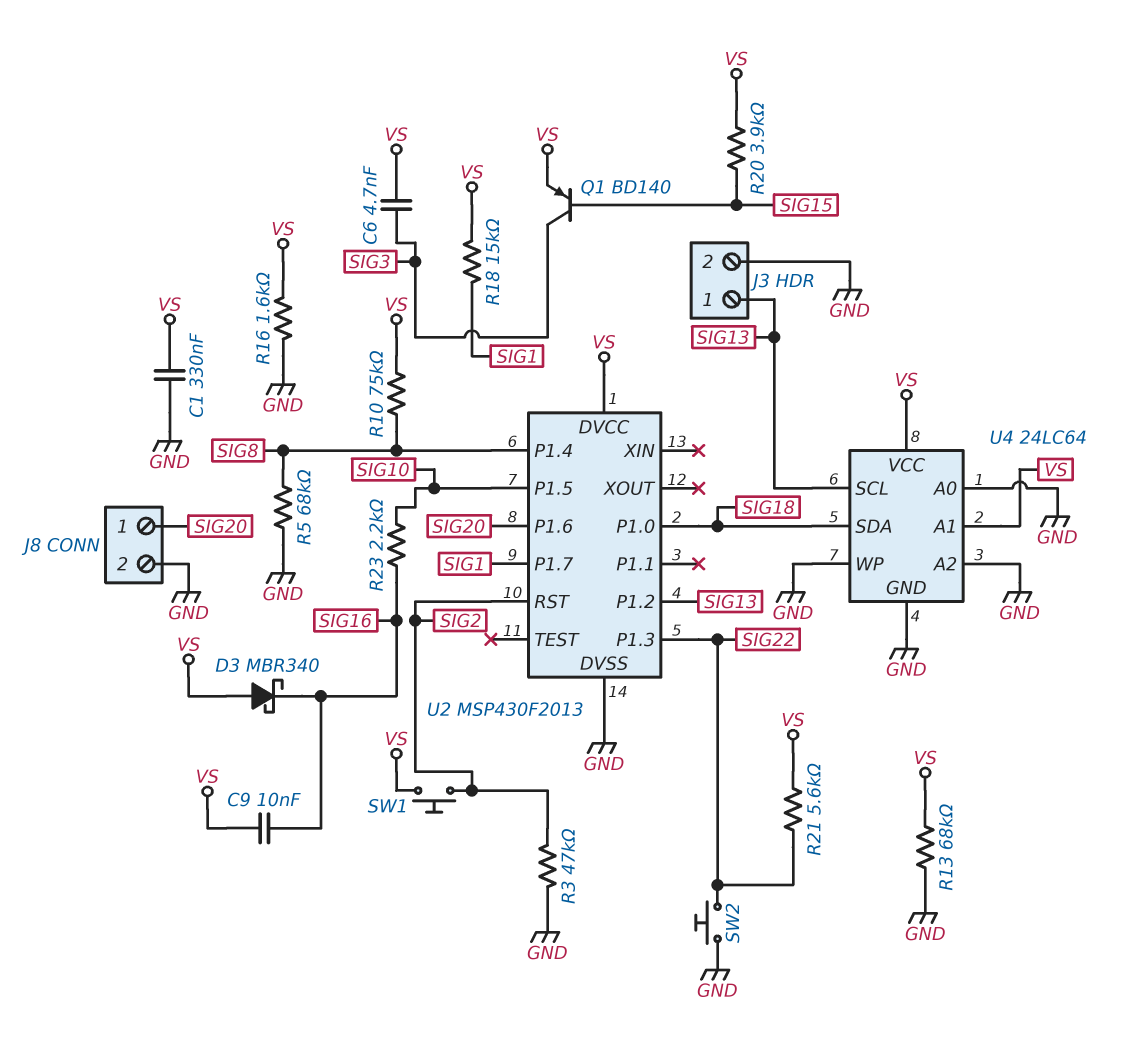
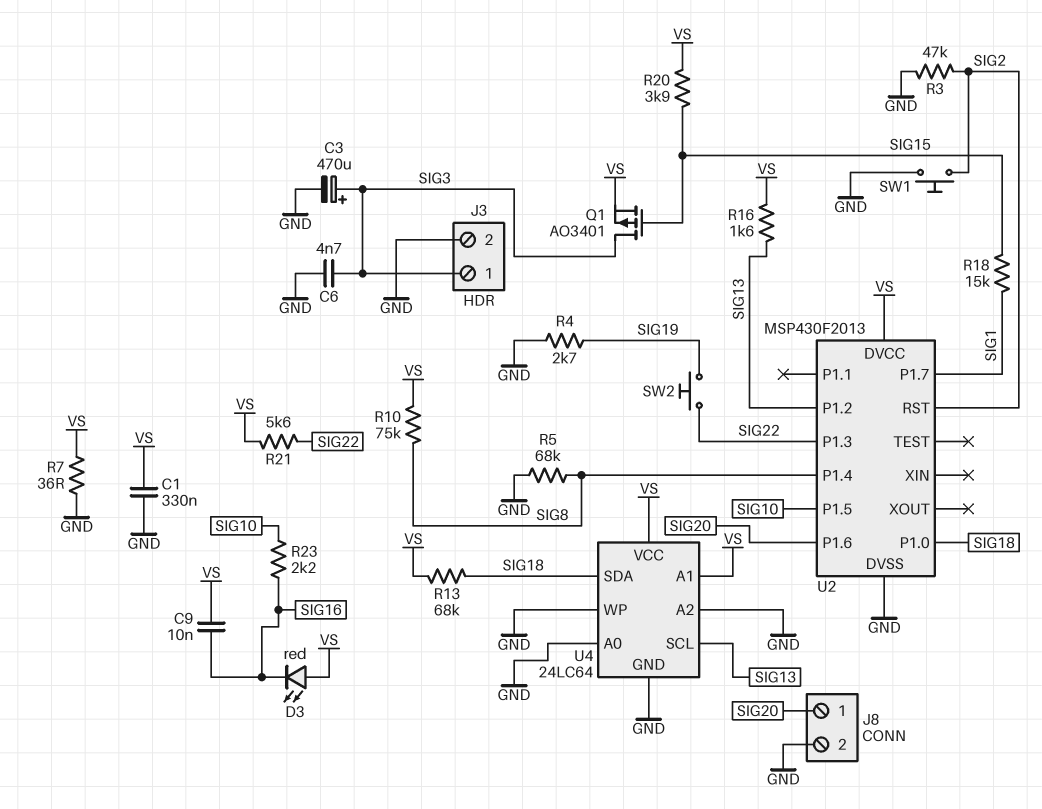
C3: none -> 470uF (plus SIG3, minus GND)
C6: 4.7nF (SIG3, VS) -> 4.7nF (GND, SIG3)
D3: schottky MBR340 (A VS, K SIG16) -> LED red (A VS, K SIG16)
J3 pin 1: SIG13 -> SIG3
Q1: PNP BD140 (B SIG15, C SIG3, E VS) -> PMOS AO3401 (G SIG15, D SIG3, S VS)
R4: none -> 2.7k (GND, SIG19)
R7: none -> 36 (GND, VS)
R13: 68k (GND, VS) -> 68k (SIG18, VS)
R16: 1.6k (GND, VS) -> 1.6k (SIG13, VS)
R18: 15k (SIG1, VS) -> 15k (SIG1, SIG15)
SW1: button (SIG2, VS) -> button (GND, SIG2)
SW2: button (GND, SIG22) -> button (SIG19, SIG22)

====================

What are the lines from the one with "R7: none -> 36 (GND, VS)" through the end of the records above? Set them down exactly, both ends included, and nothing else.

• **Expected answer**:
R7: none -> 36 (GND, VS)
R13: 68k (GND, VS) -> 68k (SIG18, VS)
R16: 1.6k (GND, VS) -> 1.6k (SIG13, VS)
R18: 15k (SIG1, VS) -> 15k (SIG1, SIG15)
SW1: button (SIG2, VS) -> button (GND, SIG2)
SW2: button (GND, SIG22) -> button (SIG19, SIG22)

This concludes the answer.